Copy every line of the rows that contains the string "tuplet". Case counts.
____ Raw data
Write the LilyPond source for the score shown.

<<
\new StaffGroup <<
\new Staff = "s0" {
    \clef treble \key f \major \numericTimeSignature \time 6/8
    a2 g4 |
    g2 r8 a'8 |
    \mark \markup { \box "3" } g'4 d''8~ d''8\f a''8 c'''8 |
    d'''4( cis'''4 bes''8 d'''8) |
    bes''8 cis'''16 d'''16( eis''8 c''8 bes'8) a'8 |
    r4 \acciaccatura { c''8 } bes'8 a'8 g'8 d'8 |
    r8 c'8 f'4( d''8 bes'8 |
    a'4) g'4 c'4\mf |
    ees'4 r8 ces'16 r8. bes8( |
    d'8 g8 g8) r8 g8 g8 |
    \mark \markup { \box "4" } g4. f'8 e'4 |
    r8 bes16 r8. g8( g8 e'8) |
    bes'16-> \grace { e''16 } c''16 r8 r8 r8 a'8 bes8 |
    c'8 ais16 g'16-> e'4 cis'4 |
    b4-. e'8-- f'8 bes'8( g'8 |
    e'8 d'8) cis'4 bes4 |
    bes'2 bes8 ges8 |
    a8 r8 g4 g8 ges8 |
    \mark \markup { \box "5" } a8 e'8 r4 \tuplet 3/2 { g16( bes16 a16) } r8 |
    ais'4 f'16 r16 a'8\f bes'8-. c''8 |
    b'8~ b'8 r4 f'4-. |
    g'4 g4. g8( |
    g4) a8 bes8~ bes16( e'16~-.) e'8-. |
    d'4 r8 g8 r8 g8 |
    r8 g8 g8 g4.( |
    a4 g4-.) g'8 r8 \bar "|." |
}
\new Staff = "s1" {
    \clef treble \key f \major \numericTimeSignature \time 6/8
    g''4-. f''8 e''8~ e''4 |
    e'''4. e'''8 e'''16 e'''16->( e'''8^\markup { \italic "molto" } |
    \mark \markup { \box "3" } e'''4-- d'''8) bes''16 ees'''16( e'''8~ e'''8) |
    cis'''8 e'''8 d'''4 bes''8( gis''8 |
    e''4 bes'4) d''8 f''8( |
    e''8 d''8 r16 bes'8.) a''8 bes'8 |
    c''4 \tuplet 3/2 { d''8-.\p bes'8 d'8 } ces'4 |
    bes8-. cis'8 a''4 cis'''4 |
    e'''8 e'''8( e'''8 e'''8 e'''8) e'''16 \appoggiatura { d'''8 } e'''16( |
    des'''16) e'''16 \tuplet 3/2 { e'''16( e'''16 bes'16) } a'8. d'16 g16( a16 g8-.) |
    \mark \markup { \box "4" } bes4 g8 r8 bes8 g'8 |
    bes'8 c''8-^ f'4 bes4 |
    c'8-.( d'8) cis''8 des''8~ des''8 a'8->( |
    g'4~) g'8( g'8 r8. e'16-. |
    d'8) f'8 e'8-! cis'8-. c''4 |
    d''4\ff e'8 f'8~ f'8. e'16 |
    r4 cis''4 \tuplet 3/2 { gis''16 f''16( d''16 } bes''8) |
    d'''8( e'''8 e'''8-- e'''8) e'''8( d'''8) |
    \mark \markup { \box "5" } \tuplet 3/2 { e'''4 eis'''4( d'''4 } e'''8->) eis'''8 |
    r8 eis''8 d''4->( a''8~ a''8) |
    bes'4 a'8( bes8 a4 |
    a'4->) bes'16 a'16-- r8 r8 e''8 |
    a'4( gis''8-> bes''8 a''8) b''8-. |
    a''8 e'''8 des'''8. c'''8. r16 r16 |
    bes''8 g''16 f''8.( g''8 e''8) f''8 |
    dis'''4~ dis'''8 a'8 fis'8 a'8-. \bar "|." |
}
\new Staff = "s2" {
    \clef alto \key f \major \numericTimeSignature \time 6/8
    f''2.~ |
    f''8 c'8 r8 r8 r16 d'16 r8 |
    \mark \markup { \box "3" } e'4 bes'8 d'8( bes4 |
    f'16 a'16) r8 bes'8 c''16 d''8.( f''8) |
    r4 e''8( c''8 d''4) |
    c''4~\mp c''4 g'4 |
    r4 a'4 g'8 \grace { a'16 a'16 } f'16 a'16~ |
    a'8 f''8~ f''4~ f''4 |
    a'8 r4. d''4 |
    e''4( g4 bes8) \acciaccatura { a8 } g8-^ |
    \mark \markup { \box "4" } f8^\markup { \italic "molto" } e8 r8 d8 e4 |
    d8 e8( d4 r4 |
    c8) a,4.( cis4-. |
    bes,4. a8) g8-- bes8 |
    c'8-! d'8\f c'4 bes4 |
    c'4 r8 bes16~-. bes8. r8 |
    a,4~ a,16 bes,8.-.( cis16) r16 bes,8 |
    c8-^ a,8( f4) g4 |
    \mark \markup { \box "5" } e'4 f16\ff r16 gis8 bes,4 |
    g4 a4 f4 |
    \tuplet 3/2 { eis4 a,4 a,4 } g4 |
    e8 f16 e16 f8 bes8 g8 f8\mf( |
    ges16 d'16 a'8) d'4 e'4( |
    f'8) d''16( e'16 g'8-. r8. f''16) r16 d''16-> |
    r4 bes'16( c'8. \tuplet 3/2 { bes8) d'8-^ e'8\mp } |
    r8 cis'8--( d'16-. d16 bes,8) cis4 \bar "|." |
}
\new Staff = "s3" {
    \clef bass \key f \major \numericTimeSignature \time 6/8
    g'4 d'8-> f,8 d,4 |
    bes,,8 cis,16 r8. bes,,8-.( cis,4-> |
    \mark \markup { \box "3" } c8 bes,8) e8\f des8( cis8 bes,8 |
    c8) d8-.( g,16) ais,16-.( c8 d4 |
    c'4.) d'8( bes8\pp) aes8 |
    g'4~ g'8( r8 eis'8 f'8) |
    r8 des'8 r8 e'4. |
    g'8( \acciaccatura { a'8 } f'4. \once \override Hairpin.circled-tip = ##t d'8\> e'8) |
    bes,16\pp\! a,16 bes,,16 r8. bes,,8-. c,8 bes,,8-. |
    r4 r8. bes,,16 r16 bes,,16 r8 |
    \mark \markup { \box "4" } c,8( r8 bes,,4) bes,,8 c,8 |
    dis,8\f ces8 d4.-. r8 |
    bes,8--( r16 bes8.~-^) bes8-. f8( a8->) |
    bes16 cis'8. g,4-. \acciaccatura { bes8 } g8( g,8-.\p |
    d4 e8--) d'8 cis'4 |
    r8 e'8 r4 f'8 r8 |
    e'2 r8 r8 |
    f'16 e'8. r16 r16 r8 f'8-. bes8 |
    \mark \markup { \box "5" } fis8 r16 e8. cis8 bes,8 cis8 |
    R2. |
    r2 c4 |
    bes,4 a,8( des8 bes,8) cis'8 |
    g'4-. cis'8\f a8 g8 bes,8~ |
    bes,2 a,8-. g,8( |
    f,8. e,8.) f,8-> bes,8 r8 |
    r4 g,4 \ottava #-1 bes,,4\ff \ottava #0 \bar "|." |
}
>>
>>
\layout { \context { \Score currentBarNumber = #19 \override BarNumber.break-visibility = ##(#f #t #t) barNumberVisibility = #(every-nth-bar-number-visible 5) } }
________
◆ Exercise result ◆
    \mark \markup { \box "5" } a8 e'8 r4 \tuplet 3/2 { g16( bes16 a16) } r8 |
    c''4 \tuplet 3/2 { d''8-.\p bes'8 d'8 } ces'4 |
    des'''16) e'''16 \tuplet 3/2 { e'''16( e'''16 bes'16) } a'8. d'16 g16( a16 g8-.) |
    r4 cis''4 \tuplet 3/2 { gis''16 f''16( d''16 } bes''8) |
    \mark \markup { \box "5" } \tuplet 3/2 { e'''4 eis'''4( d'''4 } e'''8->) eis'''8 |
    \tuplet 3/2 { eis4 a,4 a,4 } g4 |
    r4 bes'16( c'8. \tuplet 3/2 { bes8) d'8-^ e'8\mp } |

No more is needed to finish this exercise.